» **EXTRACTED DATA**
┌──

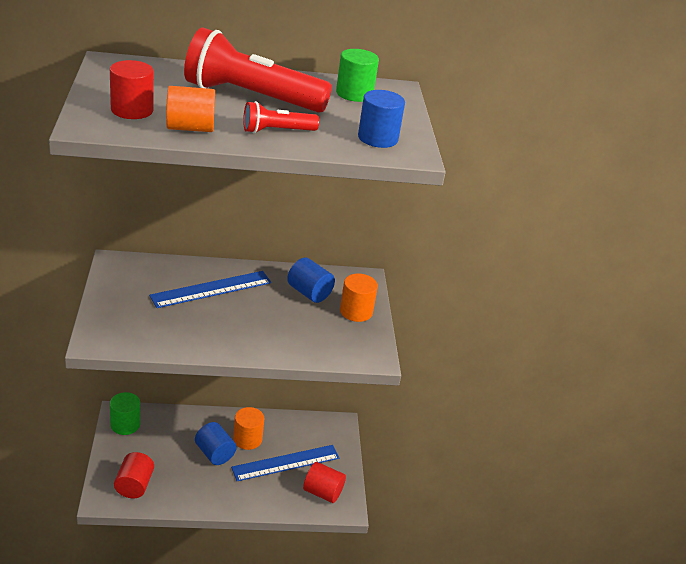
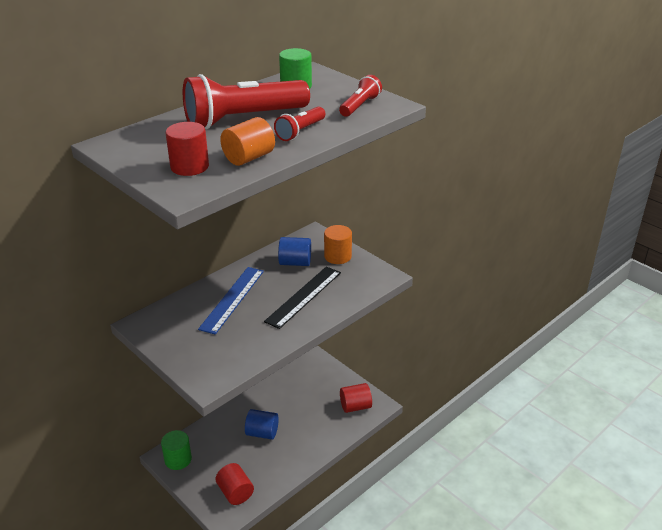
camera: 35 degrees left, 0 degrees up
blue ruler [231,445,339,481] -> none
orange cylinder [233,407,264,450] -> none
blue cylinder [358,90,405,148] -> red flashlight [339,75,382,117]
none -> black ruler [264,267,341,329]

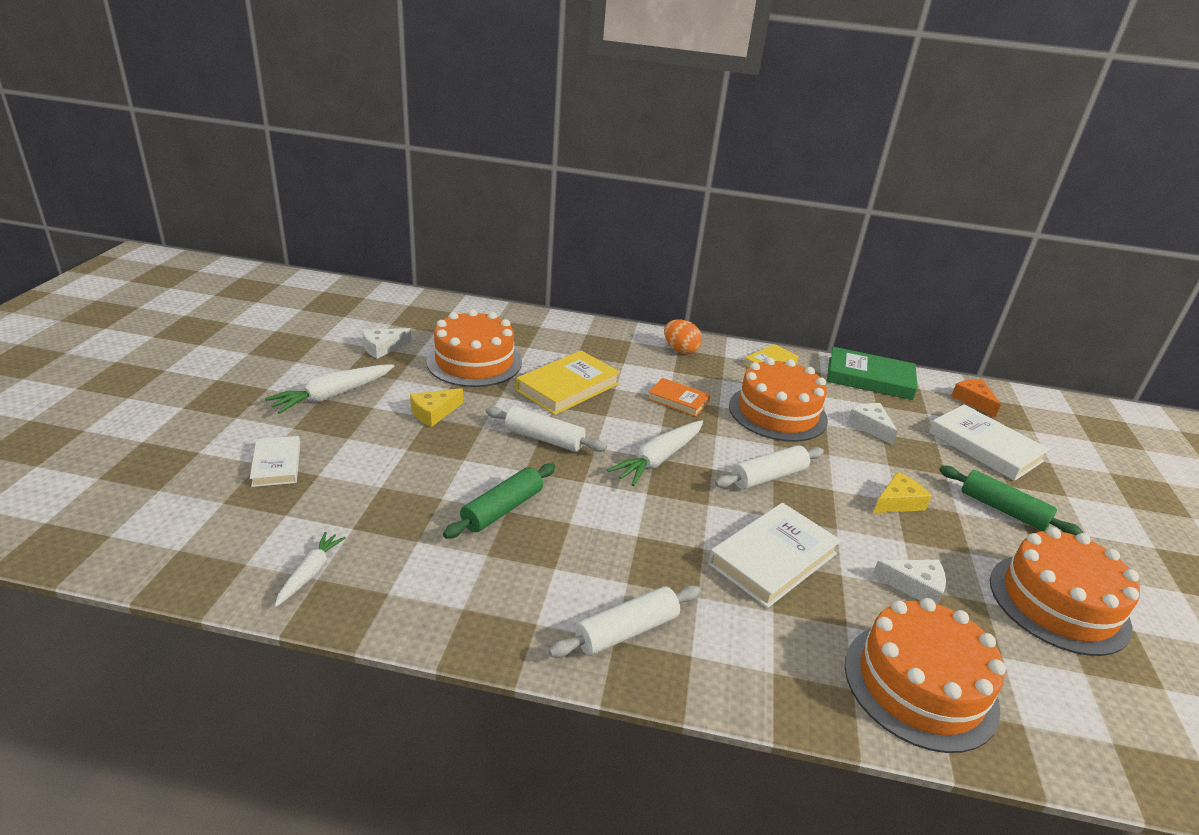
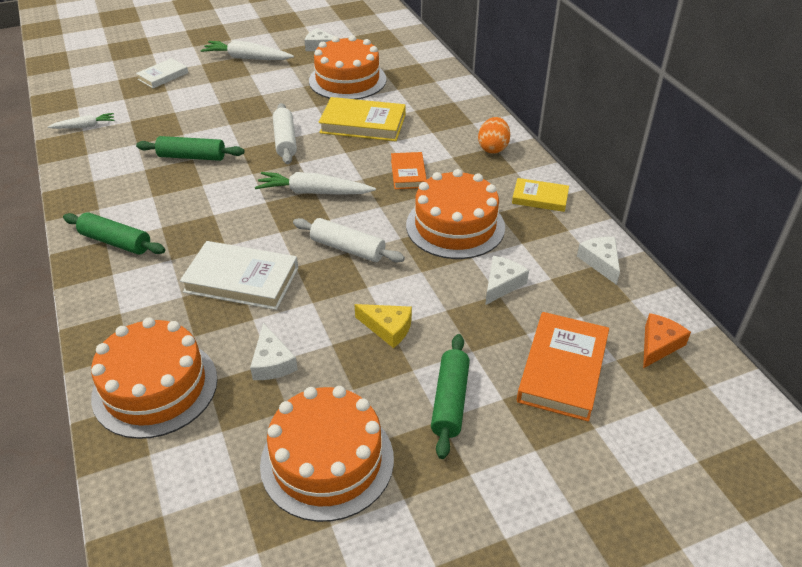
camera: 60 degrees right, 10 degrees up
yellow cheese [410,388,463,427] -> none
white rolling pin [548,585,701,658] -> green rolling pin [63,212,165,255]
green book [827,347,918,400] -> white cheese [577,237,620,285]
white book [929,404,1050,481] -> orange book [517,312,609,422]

└──
┌──

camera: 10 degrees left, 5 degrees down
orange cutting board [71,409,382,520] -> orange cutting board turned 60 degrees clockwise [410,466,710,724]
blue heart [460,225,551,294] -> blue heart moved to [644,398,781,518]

└──
┌──

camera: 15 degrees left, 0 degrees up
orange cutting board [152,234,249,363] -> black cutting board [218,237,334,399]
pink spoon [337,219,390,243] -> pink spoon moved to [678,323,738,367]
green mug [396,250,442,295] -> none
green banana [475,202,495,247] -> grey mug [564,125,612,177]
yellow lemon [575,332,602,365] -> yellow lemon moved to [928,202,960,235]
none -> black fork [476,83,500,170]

└──

» **WHAT IS BEING ASKED**
Within the listing above, the lines holding "left" should be counted. Give only the number.

» **WRITTEN SOLUTION**
3